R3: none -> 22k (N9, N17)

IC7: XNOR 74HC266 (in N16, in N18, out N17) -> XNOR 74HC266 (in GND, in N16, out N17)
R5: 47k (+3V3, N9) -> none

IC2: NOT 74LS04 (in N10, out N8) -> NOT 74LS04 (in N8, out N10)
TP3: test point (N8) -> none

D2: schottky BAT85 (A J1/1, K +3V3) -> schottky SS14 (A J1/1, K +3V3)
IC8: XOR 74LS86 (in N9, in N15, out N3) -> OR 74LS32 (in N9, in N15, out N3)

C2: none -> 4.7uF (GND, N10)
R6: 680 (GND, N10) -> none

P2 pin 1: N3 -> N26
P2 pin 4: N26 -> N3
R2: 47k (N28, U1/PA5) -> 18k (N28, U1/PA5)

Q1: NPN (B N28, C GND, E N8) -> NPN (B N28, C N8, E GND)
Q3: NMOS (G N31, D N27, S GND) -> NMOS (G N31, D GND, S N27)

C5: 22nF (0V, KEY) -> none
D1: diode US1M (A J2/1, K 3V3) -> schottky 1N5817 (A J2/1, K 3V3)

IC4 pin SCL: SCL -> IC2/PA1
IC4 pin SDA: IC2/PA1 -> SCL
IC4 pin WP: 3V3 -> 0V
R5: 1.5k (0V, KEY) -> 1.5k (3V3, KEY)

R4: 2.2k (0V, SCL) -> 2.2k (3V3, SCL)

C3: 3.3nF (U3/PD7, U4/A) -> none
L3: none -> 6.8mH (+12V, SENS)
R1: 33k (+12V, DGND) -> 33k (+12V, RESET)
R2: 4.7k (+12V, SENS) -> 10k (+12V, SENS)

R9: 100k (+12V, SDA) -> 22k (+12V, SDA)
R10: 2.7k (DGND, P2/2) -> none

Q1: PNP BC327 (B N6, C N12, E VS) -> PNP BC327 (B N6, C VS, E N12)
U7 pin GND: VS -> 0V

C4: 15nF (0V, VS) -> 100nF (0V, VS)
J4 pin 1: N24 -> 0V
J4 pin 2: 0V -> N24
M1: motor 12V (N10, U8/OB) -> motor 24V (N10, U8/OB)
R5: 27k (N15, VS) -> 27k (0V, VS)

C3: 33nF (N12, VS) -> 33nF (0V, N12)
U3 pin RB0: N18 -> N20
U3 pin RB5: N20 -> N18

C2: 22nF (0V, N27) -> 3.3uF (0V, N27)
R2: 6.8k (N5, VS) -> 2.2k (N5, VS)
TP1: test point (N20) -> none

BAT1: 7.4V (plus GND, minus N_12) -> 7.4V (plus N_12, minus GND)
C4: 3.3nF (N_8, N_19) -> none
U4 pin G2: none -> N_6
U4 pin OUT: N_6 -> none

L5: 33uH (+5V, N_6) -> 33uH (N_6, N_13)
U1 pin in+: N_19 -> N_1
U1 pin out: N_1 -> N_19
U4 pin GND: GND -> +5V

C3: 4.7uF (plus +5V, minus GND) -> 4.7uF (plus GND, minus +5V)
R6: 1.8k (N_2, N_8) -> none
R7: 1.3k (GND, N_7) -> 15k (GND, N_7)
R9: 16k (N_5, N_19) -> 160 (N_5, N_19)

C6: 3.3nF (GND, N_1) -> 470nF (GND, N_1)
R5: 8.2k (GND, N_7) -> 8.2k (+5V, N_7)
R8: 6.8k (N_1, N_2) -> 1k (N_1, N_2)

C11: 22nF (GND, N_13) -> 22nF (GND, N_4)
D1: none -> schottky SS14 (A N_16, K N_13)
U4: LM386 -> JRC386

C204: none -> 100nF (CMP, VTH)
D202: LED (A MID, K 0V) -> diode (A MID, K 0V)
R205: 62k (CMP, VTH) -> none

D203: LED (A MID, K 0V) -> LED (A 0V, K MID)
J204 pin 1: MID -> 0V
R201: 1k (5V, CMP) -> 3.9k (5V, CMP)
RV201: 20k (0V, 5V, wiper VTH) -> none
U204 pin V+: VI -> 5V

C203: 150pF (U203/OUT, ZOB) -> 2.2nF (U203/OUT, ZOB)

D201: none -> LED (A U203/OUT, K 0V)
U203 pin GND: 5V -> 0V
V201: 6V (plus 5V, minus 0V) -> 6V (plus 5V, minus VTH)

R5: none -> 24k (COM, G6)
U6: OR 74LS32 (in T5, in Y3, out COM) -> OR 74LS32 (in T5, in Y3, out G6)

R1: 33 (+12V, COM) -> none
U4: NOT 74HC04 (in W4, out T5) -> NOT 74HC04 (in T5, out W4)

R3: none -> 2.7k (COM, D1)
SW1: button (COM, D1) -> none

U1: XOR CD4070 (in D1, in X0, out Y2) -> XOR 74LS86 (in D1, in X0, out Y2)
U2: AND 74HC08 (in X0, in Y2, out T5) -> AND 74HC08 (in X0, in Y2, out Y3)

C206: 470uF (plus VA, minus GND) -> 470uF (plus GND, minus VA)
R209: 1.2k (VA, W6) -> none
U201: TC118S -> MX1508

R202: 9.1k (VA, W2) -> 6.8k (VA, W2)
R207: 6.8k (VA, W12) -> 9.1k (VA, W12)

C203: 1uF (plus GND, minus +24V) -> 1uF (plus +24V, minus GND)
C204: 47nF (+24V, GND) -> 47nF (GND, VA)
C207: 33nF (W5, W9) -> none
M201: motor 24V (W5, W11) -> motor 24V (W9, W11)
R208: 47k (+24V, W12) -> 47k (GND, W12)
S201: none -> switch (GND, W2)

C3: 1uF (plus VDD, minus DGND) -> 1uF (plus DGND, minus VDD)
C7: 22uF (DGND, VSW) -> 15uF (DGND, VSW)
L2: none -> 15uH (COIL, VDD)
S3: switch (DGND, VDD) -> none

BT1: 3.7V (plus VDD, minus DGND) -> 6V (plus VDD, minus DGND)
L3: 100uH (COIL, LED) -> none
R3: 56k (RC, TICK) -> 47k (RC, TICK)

▬▬▬▬▬▬▬▬▬▬

EXERCISE DESCRIPTION:
The records shown above are to be copied exactly, every one of them.

RESPONSE AREA:
R3: none -> 22k (N9, N17)

IC7: XNOR 74HC266 (in N16, in N18, out N17) -> XNOR 74HC266 (in GND, in N16, out N17)
R5: 47k (+3V3, N9) -> none

IC2: NOT 74LS04 (in N10, out N8) -> NOT 74LS04 (in N8, out N10)
TP3: test point (N8) -> none

D2: schottky BAT85 (A J1/1, K +3V3) -> schottky SS14 (A J1/1, K +3V3)
IC8: XOR 74LS86 (in N9, in N15, out N3) -> OR 74LS32 (in N9, in N15, out N3)

C2: none -> 4.7uF (GND, N10)
R6: 680 (GND, N10) -> none

P2 pin 1: N3 -> N26
P2 pin 4: N26 -> N3
R2: 47k (N28, U1/PA5) -> 18k (N28, U1/PA5)

Q1: NPN (B N28, C GND, E N8) -> NPN (B N28, C N8, E GND)
Q3: NMOS (G N31, D N27, S GND) -> NMOS (G N31, D GND, S N27)

C5: 22nF (0V, KEY) -> none
D1: diode US1M (A J2/1, K 3V3) -> schottky 1N5817 (A J2/1, K 3V3)

IC4 pin SCL: SCL -> IC2/PA1
IC4 pin SDA: IC2/PA1 -> SCL
IC4 pin WP: 3V3 -> 0V
R5: 1.5k (0V, KEY) -> 1.5k (3V3, KEY)

R4: 2.2k (0V, SCL) -> 2.2k (3V3, SCL)

C3: 3.3nF (U3/PD7, U4/A) -> none
L3: none -> 6.8mH (+12V, SENS)
R1: 33k (+12V, DGND) -> 33k (+12V, RESET)
R2: 4.7k (+12V, SENS) -> 10k (+12V, SENS)

R9: 100k (+12V, SDA) -> 22k (+12V, SDA)
R10: 2.7k (DGND, P2/2) -> none

Q1: PNP BC327 (B N6, C N12, E VS) -> PNP BC327 (B N6, C VS, E N12)
U7 pin GND: VS -> 0V

C4: 15nF (0V, VS) -> 100nF (0V, VS)
J4 pin 1: N24 -> 0V
J4 pin 2: 0V -> N24
M1: motor 12V (N10, U8/OB) -> motor 24V (N10, U8/OB)
R5: 27k (N15, VS) -> 27k (0V, VS)

C3: 33nF (N12, VS) -> 33nF (0V, N12)
U3 pin RB0: N18 -> N20
U3 pin RB5: N20 -> N18

C2: 22nF (0V, N27) -> 3.3uF (0V, N27)
R2: 6.8k (N5, VS) -> 2.2k (N5, VS)
TP1: test point (N20) -> none

BAT1: 7.4V (plus GND, minus N_12) -> 7.4V (plus N_12, minus GND)
C4: 3.3nF (N_8, N_19) -> none
U4 pin G2: none -> N_6
U4 pin OUT: N_6 -> none

L5: 33uH (+5V, N_6) -> 33uH (N_6, N_13)
U1 pin in+: N_19 -> N_1
U1 pin out: N_1 -> N_19
U4 pin GND: GND -> +5V

C3: 4.7uF (plus +5V, minus GND) -> 4.7uF (plus GND, minus +5V)
R6: 1.8k (N_2, N_8) -> none
R7: 1.3k (GND, N_7) -> 15k (GND, N_7)
R9: 16k (N_5, N_19) -> 160 (N_5, N_19)

C6: 3.3nF (GND, N_1) -> 470nF (GND, N_1)
R5: 8.2k (GND, N_7) -> 8.2k (+5V, N_7)
R8: 6.8k (N_1, N_2) -> 1k (N_1, N_2)

C11: 22nF (GND, N_13) -> 22nF (GND, N_4)
D1: none -> schottky SS14 (A N_16, K N_13)
U4: LM386 -> JRC386

C204: none -> 100nF (CMP, VTH)
D202: LED (A MID, K 0V) -> diode (A MID, K 0V)
R205: 62k (CMP, VTH) -> none

D203: LED (A MID, K 0V) -> LED (A 0V, K MID)
J204 pin 1: MID -> 0V
R201: 1k (5V, CMP) -> 3.9k (5V, CMP)
RV201: 20k (0V, 5V, wiper VTH) -> none
U204 pin V+: VI -> 5V

C203: 150pF (U203/OUT, ZOB) -> 2.2nF (U203/OUT, ZOB)

D201: none -> LED (A U203/OUT, K 0V)
U203 pin GND: 5V -> 0V
V201: 6V (plus 5V, minus 0V) -> 6V (plus 5V, minus VTH)

R5: none -> 24k (COM, G6)
U6: OR 74LS32 (in T5, in Y3, out COM) -> OR 74LS32 (in T5, in Y3, out G6)

R1: 33 (+12V, COM) -> none
U4: NOT 74HC04 (in W4, out T5) -> NOT 74HC04 (in T5, out W4)

R3: none -> 2.7k (COM, D1)
SW1: button (COM, D1) -> none

U1: XOR CD4070 (in D1, in X0, out Y2) -> XOR 74LS86 (in D1, in X0, out Y2)
U2: AND 74HC08 (in X0, in Y2, out T5) -> AND 74HC08 (in X0, in Y2, out Y3)

C206: 470uF (plus VA, minus GND) -> 470uF (plus GND, minus VA)
R209: 1.2k (VA, W6) -> none
U201: TC118S -> MX1508

R202: 9.1k (VA, W2) -> 6.8k (VA, W2)
R207: 6.8k (VA, W12) -> 9.1k (VA, W12)

C203: 1uF (plus GND, minus +24V) -> 1uF (plus +24V, minus GND)
C204: 47nF (+24V, GND) -> 47nF (GND, VA)
C207: 33nF (W5, W9) -> none
M201: motor 24V (W5, W11) -> motor 24V (W9, W11)
R208: 47k (+24V, W12) -> 47k (GND, W12)
S201: none -> switch (GND, W2)

C3: 1uF (plus VDD, minus DGND) -> 1uF (plus DGND, minus VDD)
C7: 22uF (DGND, VSW) -> 15uF (DGND, VSW)
L2: none -> 15uH (COIL, VDD)
S3: switch (DGND, VDD) -> none

BT1: 3.7V (plus VDD, minus DGND) -> 6V (plus VDD, minus DGND)
L3: 100uH (COIL, LED) -> none
R3: 56k (RC, TICK) -> 47k (RC, TICK)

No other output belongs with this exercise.